### [Description of the task]
Only the lines from the first line of the data through the line containing "R108: 4.7k (NET6, NET13) -> none" belong in the answer, transcribed exactly; pictures do not.
------ Information provided ------
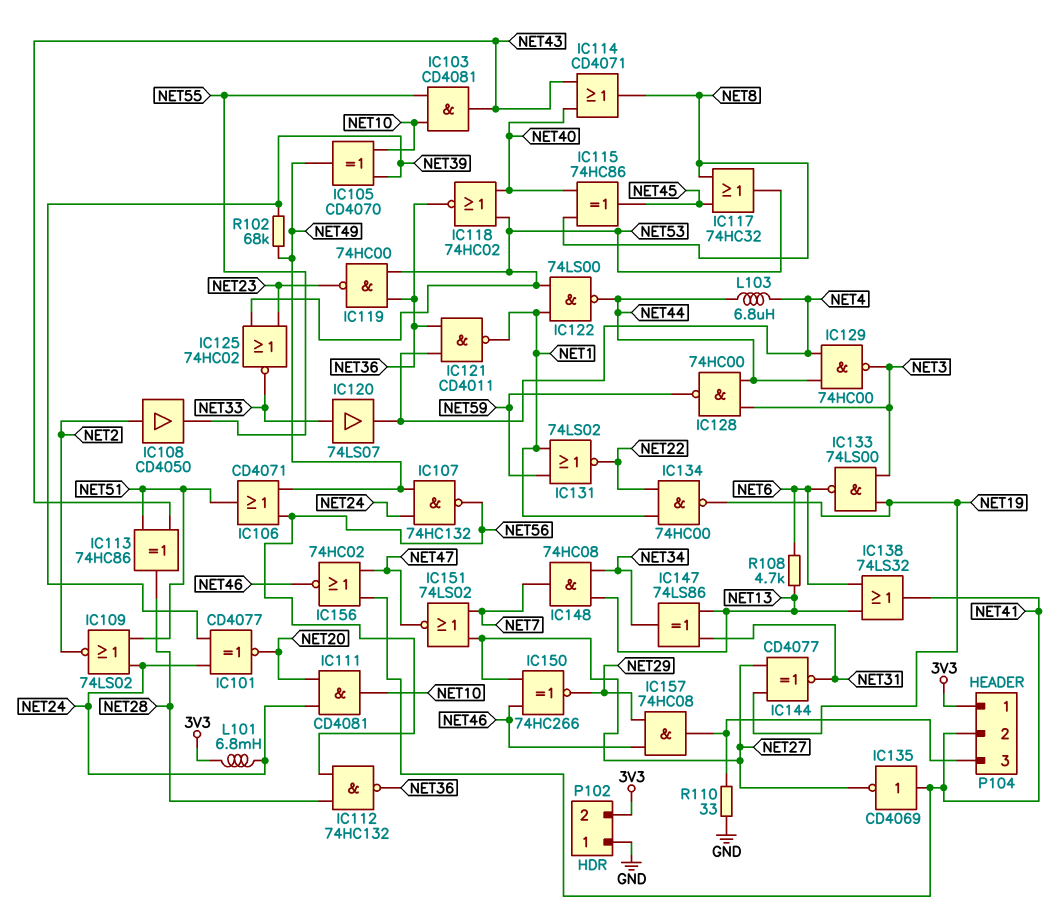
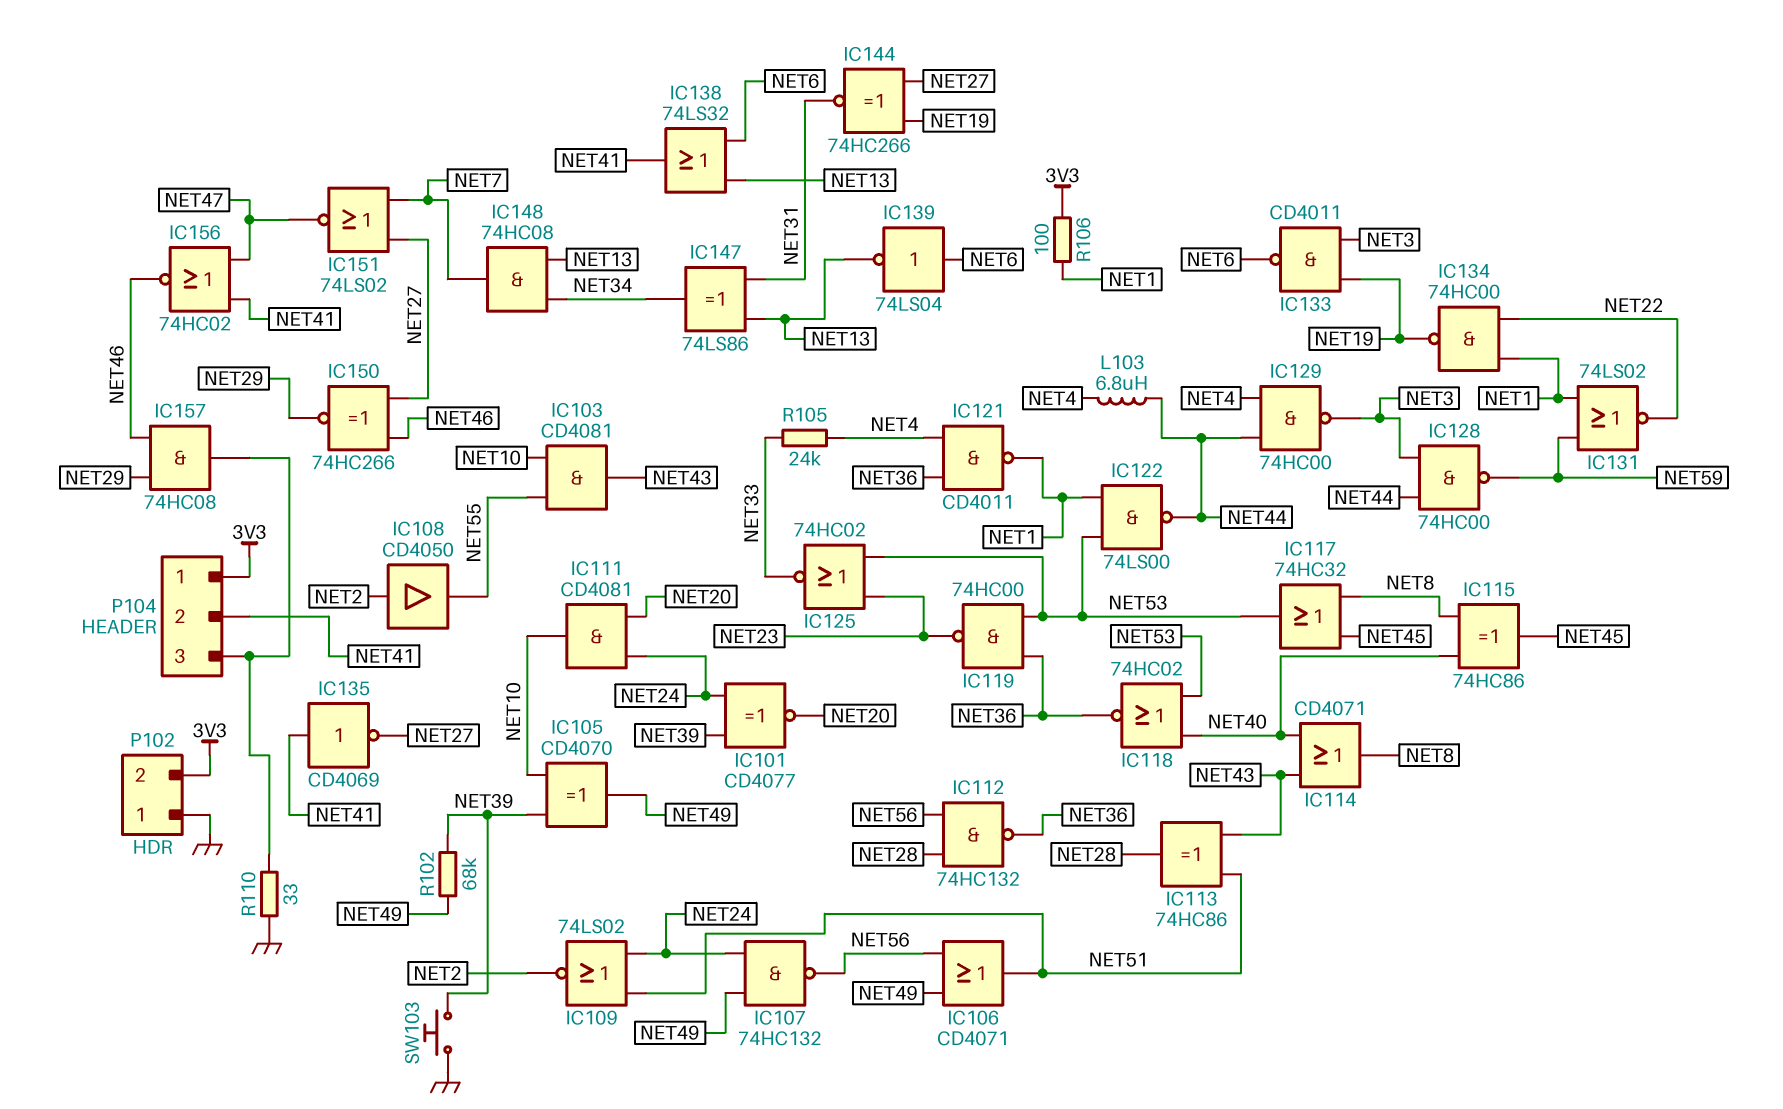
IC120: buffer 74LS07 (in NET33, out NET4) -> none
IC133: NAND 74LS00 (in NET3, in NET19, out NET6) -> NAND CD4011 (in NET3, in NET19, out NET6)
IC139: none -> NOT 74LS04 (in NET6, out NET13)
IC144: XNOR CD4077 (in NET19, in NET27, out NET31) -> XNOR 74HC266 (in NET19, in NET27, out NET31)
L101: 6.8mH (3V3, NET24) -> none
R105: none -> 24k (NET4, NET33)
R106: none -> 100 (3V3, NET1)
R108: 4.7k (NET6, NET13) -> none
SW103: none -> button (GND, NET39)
------
### [Solution to the exercise]
IC120: buffer 74LS07 (in NET33, out NET4) -> none
IC133: NAND 74LS00 (in NET3, in NET19, out NET6) -> NAND CD4011 (in NET3, in NET19, out NET6)
IC139: none -> NOT 74LS04 (in NET6, out NET13)
IC144: XNOR CD4077 (in NET19, in NET27, out NET31) -> XNOR 74HC266 (in NET19, in NET27, out NET31)
L101: 6.8mH (3V3, NET24) -> none
R105: none -> 24k (NET4, NET33)
R106: none -> 100 (3V3, NET1)
R108: 4.7k (NET6, NET13) -> none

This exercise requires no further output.